(Before-and-after object listings)
━━━━━━━━━━━━━━━━━━━━

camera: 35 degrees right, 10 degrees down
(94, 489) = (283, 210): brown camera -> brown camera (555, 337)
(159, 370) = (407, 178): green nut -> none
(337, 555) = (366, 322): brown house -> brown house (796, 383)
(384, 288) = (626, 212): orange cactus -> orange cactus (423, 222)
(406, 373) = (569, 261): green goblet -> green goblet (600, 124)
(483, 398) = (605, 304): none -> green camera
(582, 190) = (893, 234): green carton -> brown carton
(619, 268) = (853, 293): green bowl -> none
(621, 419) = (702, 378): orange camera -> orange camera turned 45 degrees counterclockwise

━━━━━━━━━━━━━━━━━━━━

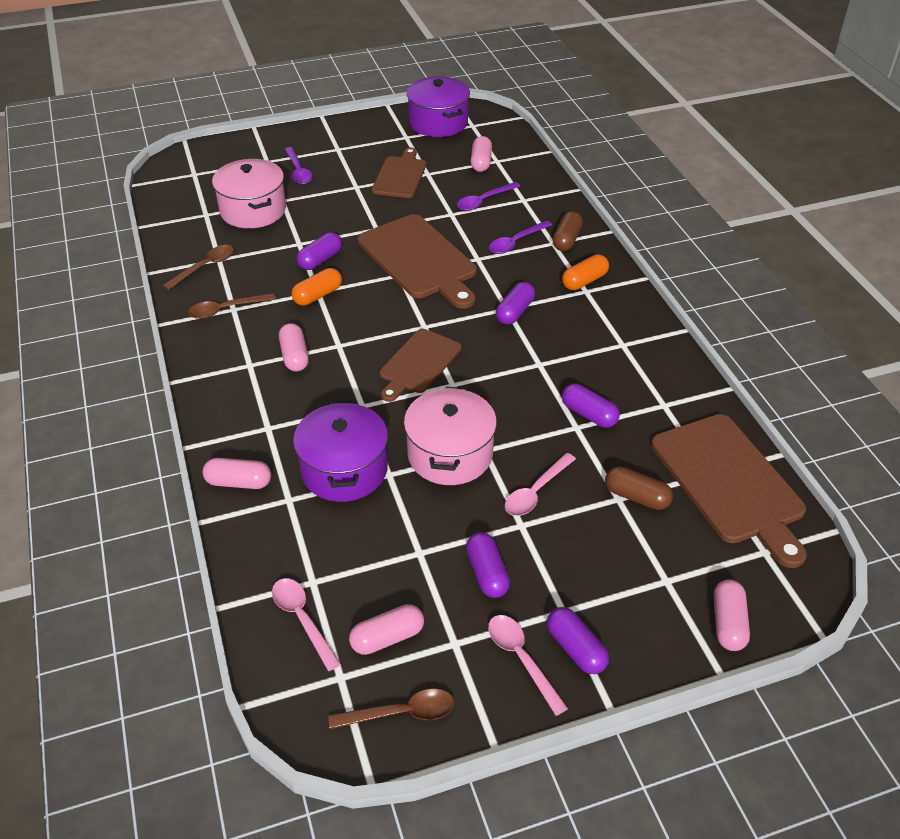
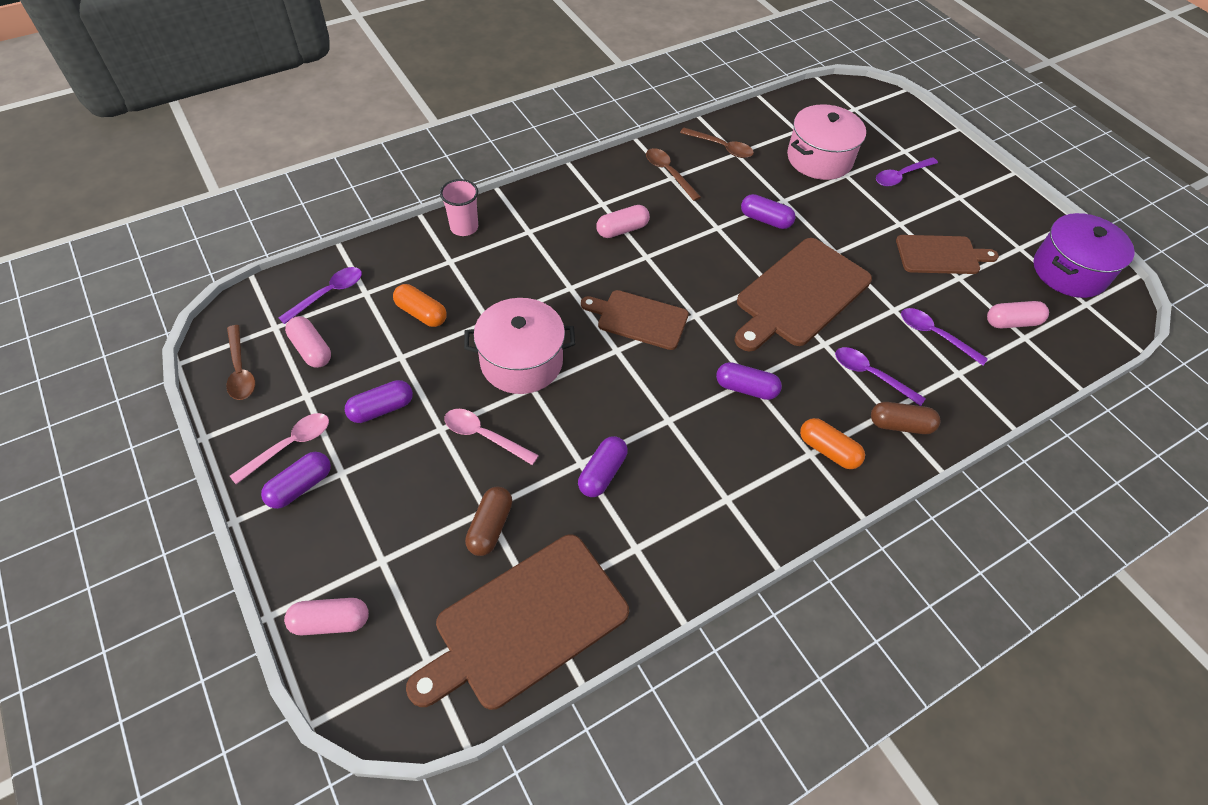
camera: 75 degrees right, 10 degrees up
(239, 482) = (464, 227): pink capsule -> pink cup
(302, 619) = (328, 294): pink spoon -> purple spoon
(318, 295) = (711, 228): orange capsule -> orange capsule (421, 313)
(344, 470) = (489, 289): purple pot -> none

━━━━━━━━━━━━━━━━━━━━

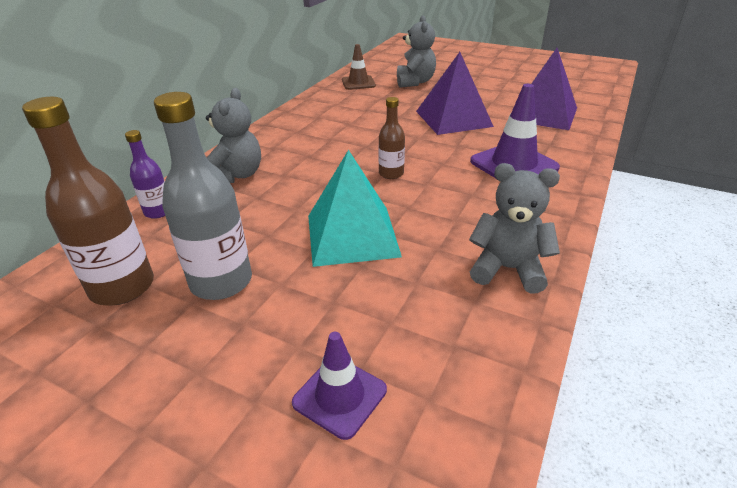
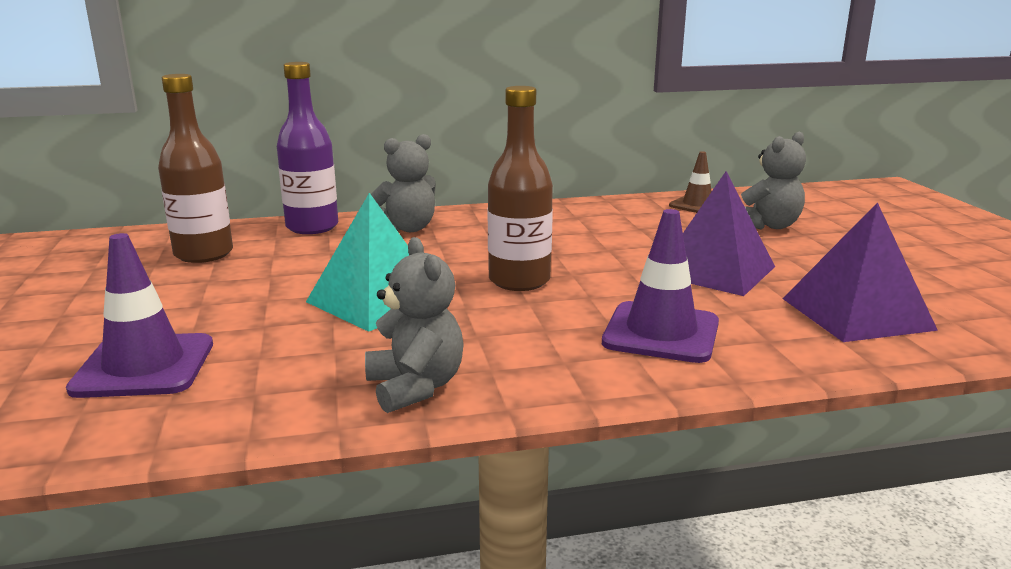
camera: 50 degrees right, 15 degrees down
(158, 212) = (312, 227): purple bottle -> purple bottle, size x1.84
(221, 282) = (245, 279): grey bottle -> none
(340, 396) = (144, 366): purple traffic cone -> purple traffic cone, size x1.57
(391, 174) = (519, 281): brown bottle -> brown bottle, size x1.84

━━━━━━━━━━━━━━━━━━━━

● ASSIGNMENT: Show all lines in the entries above where the string "camera" appears.

● WORKED SOLUTION:
camera: 35 degrees right, 10 degrees down
(94, 489) = (283, 210): brown camera -> brown camera (555, 337)
(483, 398) = (605, 304): none -> green camera
(621, 419) = (702, 378): orange camera -> orange camera turned 45 degrees counterclockwise
camera: 75 degrees right, 10 degrees up
camera: 50 degrees right, 15 degrees down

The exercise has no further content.